What you should do:
If a line in the entries below includes "plus", pick it out and copy it.

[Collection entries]
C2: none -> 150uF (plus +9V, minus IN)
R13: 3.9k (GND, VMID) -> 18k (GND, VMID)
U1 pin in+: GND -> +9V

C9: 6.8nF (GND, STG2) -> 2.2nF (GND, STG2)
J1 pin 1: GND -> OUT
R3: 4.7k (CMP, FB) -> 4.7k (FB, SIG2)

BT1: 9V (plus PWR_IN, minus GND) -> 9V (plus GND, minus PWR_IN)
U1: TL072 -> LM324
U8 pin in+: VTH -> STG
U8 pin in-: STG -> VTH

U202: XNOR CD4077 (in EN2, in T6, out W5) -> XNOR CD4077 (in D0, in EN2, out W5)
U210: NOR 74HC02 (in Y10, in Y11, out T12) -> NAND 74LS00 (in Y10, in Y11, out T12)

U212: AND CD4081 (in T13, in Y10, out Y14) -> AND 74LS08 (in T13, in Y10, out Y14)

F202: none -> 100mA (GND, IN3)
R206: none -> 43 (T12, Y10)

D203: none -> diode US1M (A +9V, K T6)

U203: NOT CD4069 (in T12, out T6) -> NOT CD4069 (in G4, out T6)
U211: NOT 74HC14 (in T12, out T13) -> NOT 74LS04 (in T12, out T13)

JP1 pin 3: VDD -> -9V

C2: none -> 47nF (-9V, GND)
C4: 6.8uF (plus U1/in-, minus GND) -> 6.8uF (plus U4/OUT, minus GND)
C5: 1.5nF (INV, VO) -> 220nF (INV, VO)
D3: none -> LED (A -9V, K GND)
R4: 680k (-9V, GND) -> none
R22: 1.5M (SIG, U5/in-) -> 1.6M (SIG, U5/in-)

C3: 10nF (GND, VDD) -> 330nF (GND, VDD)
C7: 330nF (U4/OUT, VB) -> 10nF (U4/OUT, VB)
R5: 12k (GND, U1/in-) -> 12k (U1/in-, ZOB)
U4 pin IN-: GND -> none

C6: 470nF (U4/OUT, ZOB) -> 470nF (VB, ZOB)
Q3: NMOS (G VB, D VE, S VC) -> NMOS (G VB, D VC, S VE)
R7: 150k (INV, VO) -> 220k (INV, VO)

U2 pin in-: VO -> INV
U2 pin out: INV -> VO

Exercise output:
C2: none -> 150uF (plus +9V, minus IN)
BT1: 9V (plus PWR_IN, minus GND) -> 9V (plus GND, minus PWR_IN)
C4: 6.8uF (plus U1/in-, minus GND) -> 6.8uF (plus U4/OUT, minus GND)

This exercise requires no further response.